■ EXERCISE DESCRIPTION: Whatever lies between the line with "grey brick D6:E6" and the end of the data, both included, must be copied exactly and without pictures.

Object transformation records:
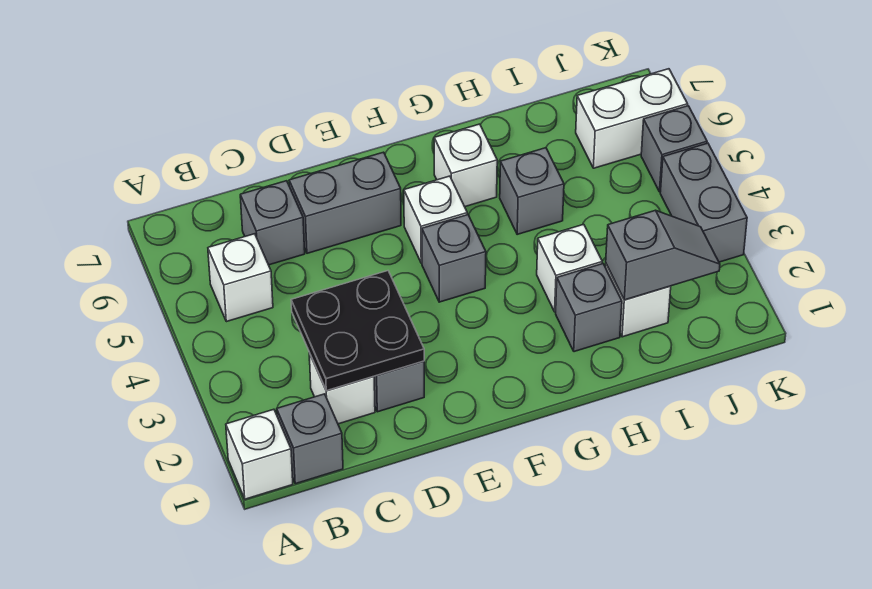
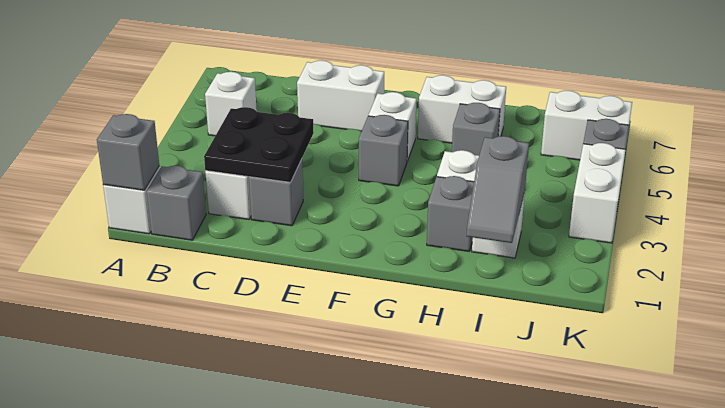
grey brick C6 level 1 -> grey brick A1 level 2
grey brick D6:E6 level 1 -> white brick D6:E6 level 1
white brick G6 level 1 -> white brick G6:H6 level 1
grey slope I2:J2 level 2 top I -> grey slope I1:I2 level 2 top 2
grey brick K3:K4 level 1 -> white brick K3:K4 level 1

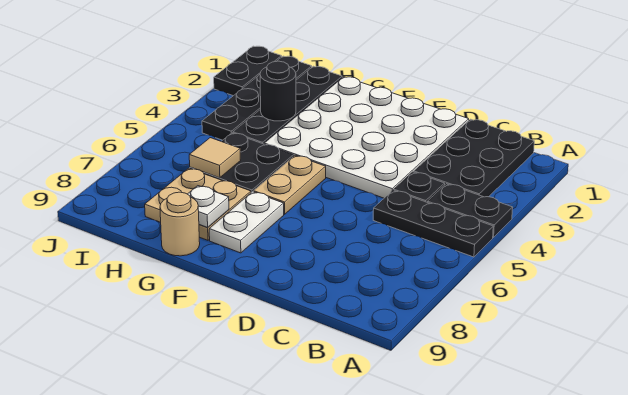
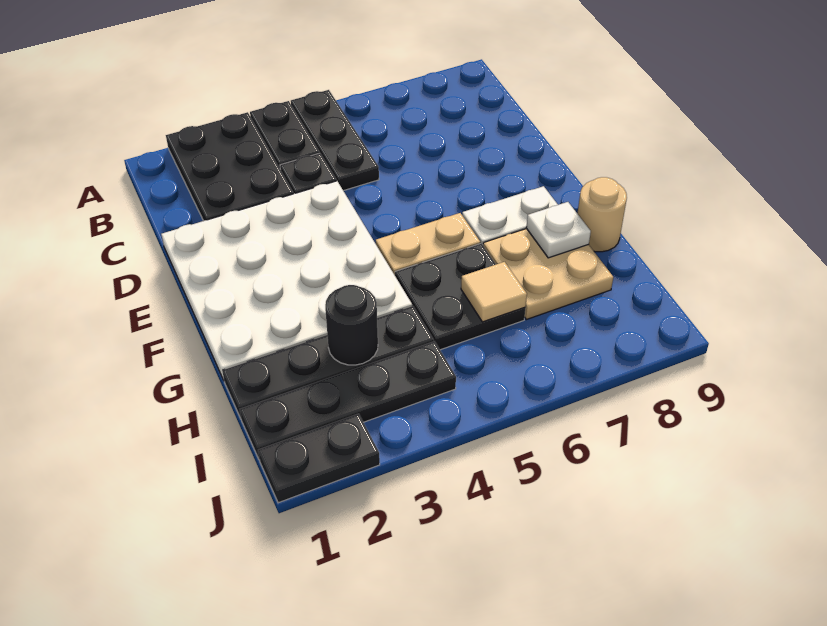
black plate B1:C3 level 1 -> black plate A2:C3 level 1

■ TASK RESPONSE:
grey brick D6:E6 level 1 -> white brick D6:E6 level 1
white brick G6 level 1 -> white brick G6:H6 level 1
grey slope I2:J2 level 2 top I -> grey slope I1:I2 level 2 top 2
grey brick K3:K4 level 1 -> white brick K3:K4 level 1

black plate B1:C3 level 1 -> black plate A2:C3 level 1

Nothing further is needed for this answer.